[Opening GIVEN DATA section]

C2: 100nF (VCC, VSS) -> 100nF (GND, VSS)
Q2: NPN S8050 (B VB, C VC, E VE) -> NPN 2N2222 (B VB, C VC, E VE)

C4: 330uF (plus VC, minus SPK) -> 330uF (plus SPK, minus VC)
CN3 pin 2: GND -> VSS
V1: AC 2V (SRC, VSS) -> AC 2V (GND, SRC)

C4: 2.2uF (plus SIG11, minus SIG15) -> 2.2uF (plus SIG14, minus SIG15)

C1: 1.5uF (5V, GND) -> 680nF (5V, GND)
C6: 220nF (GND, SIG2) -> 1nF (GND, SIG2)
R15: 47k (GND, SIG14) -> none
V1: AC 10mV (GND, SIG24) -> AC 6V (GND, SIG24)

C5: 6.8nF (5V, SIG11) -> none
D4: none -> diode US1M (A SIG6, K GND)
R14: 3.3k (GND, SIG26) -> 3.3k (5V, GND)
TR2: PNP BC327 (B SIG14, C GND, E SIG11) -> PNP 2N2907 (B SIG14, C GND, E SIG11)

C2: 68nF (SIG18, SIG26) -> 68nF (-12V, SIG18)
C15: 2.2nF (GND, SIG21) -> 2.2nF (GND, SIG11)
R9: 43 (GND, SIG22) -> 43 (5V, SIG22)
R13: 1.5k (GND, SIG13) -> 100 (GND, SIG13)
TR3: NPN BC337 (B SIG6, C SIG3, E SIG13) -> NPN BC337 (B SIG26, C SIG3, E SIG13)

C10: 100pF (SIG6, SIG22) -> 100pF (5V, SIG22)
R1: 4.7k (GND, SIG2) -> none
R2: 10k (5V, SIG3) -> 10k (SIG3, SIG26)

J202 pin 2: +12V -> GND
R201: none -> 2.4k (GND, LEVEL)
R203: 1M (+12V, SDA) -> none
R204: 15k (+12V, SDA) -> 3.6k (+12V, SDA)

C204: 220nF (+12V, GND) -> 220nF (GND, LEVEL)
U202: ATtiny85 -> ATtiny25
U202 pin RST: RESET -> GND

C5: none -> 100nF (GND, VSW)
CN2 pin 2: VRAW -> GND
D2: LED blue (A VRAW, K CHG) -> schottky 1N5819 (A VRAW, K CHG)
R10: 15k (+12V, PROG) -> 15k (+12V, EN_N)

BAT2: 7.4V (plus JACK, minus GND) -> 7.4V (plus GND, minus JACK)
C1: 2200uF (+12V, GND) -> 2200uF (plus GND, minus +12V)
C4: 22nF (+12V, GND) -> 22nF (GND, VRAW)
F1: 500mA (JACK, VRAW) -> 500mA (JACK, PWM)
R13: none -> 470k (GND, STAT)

[Closing GIVEN DATA section]

■ **DIRECTIONS FOR THIS TASK**
The entries above are to be transcribed in full and without error.

■ **ANSWER FOR THE TASK**
C2: 100nF (VCC, VSS) -> 100nF (GND, VSS)
Q2: NPN S8050 (B VB, C VC, E VE) -> NPN 2N2222 (B VB, C VC, E VE)

C4: 330uF (plus VC, minus SPK) -> 330uF (plus SPK, minus VC)
CN3 pin 2: GND -> VSS
V1: AC 2V (SRC, VSS) -> AC 2V (GND, SRC)

C4: 2.2uF (plus SIG11, minus SIG15) -> 2.2uF (plus SIG14, minus SIG15)

C1: 1.5uF (5V, GND) -> 680nF (5V, GND)
C6: 220nF (GND, SIG2) -> 1nF (GND, SIG2)
R15: 47k (GND, SIG14) -> none
V1: AC 10mV (GND, SIG24) -> AC 6V (GND, SIG24)

C5: 6.8nF (5V, SIG11) -> none
D4: none -> diode US1M (A SIG6, K GND)
R14: 3.3k (GND, SIG26) -> 3.3k (5V, GND)
TR2: PNP BC327 (B SIG14, C GND, E SIG11) -> PNP 2N2907 (B SIG14, C GND, E SIG11)

C2: 68nF (SIG18, SIG26) -> 68nF (-12V, SIG18)
C15: 2.2nF (GND, SIG21) -> 2.2nF (GND, SIG11)
R9: 43 (GND, SIG22) -> 43 (5V, SIG22)
R13: 1.5k (GND, SIG13) -> 100 (GND, SIG13)
TR3: NPN BC337 (B SIG6, C SIG3, E SIG13) -> NPN BC337 (B SIG26, C SIG3, E SIG13)

C10: 100pF (SIG6, SIG22) -> 100pF (5V, SIG22)
R1: 4.7k (GND, SIG2) -> none
R2: 10k (5V, SIG3) -> 10k (SIG3, SIG26)

J202 pin 2: +12V -> GND
R201: none -> 2.4k (GND, LEVEL)
R203: 1M (+12V, SDA) -> none
R204: 15k (+12V, SDA) -> 3.6k (+12V, SDA)

C204: 220nF (+12V, GND) -> 220nF (GND, LEVEL)
U202: ATtiny85 -> ATtiny25
U202 pin RST: RESET -> GND

C5: none -> 100nF (GND, VSW)
CN2 pin 2: VRAW -> GND
D2: LED blue (A VRAW, K CHG) -> schottky 1N5819 (A VRAW, K CHG)
R10: 15k (+12V, PROG) -> 15k (+12V, EN_N)

BAT2: 7.4V (plus JACK, minus GND) -> 7.4V (plus GND, minus JACK)
C1: 2200uF (+12V, GND) -> 2200uF (plus GND, minus +12V)
C4: 22nF (+12V, GND) -> 22nF (GND, VRAW)
F1: 500mA (JACK, VRAW) -> 500mA (JACK, PWM)
R13: none -> 470k (GND, STAT)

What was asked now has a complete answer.